### Exercise details
The goal is an unaltered copy of the records below, minus any images.
━━━
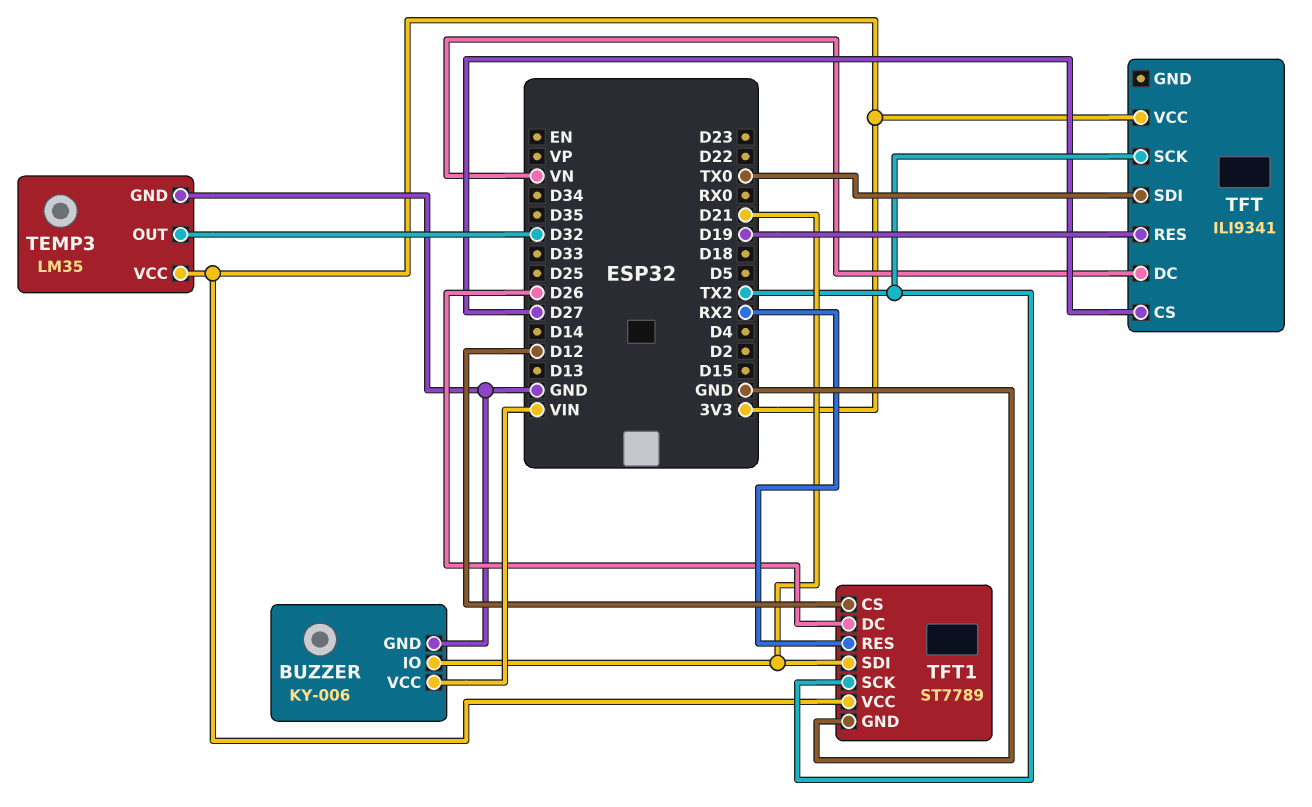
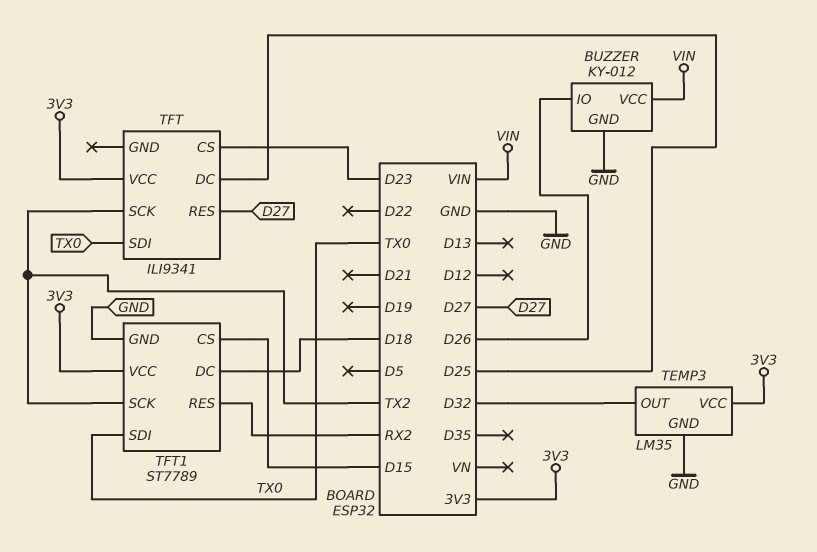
BUZZER: KY-006 -> KY-012
BUZZER pin IO: D21 -> D26
TFT pin CS: D27 -> D23
TFT pin DC: VN -> D25
TFT pin RES: D19 -> D27
TFT1 pin CS: D12 -> D15
TFT1 pin DC: D26 -> D18
TFT1 pin SDI: D21 -> TX0

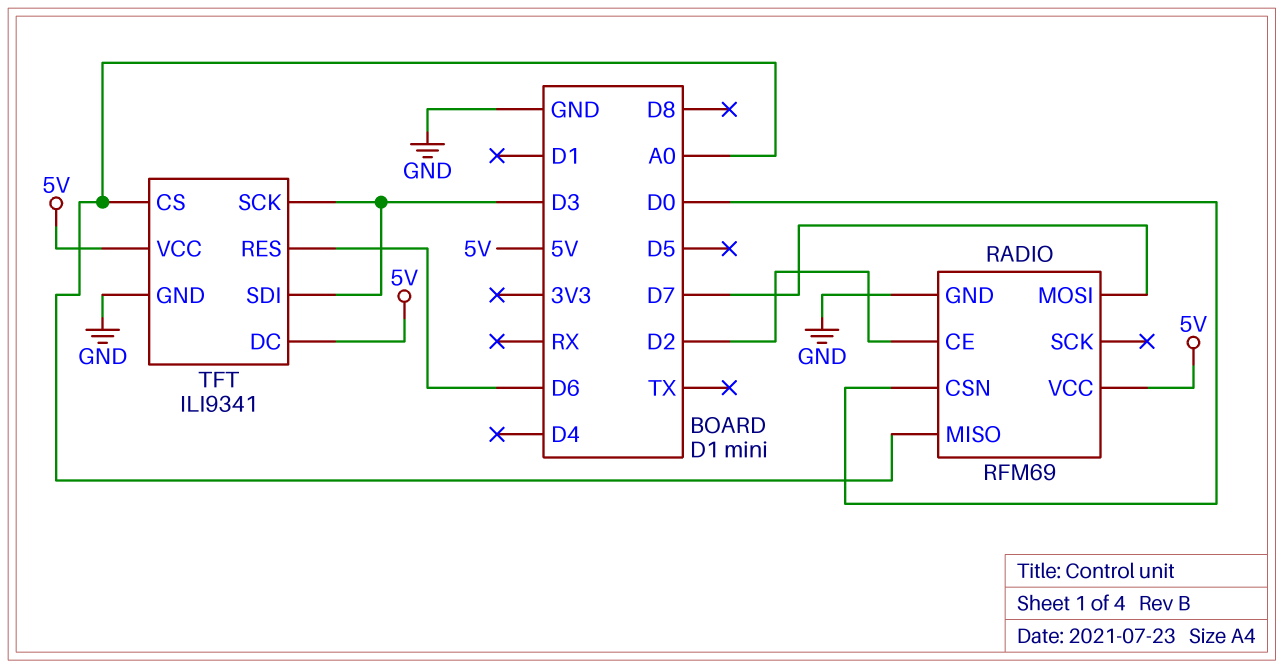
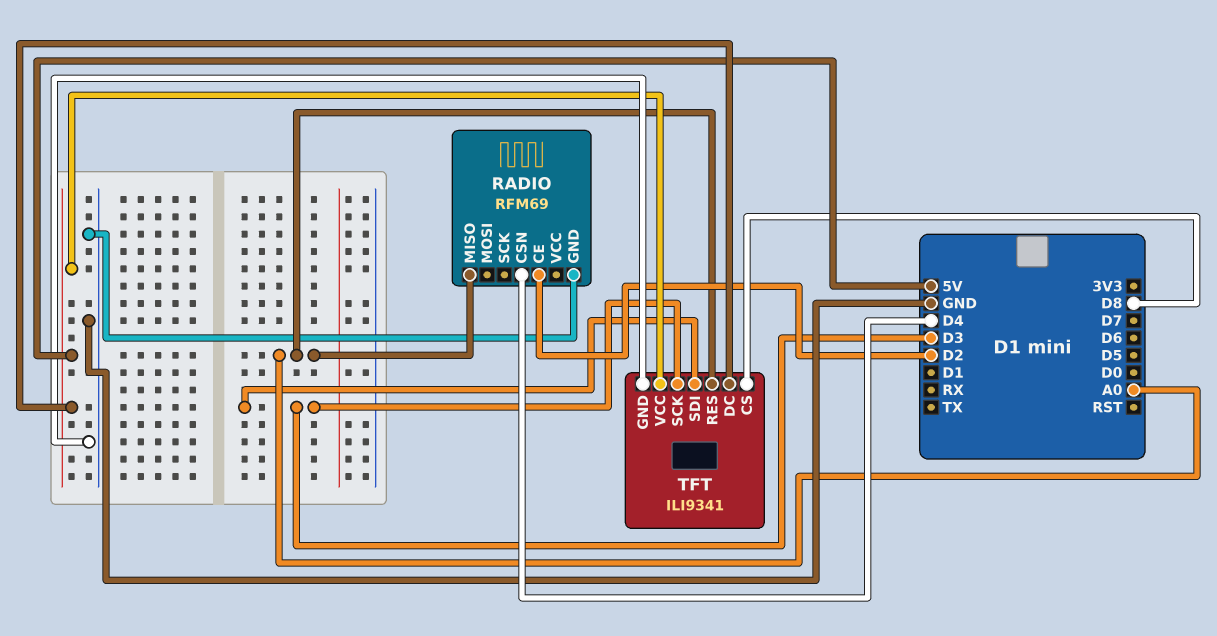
RADIO pin CSN: D0 -> D4
RADIO pin MOSI: D7 -> none
RADIO pin VCC: 5V -> none
TFT pin CS: A0 -> D8
TFT pin RES: D6 -> A0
━━━
### Worked solution
BUZZER: KY-006 -> KY-012
BUZZER pin IO: D21 -> D26
TFT pin CS: D27 -> D23
TFT pin DC: VN -> D25
TFT pin RES: D19 -> D27
TFT1 pin CS: D12 -> D15
TFT1 pin DC: D26 -> D18
TFT1 pin SDI: D21 -> TX0

RADIO pin CSN: D0 -> D4
RADIO pin MOSI: D7 -> none
RADIO pin VCC: 5V -> none
TFT pin CS: A0 -> D8
TFT pin RES: D6 -> A0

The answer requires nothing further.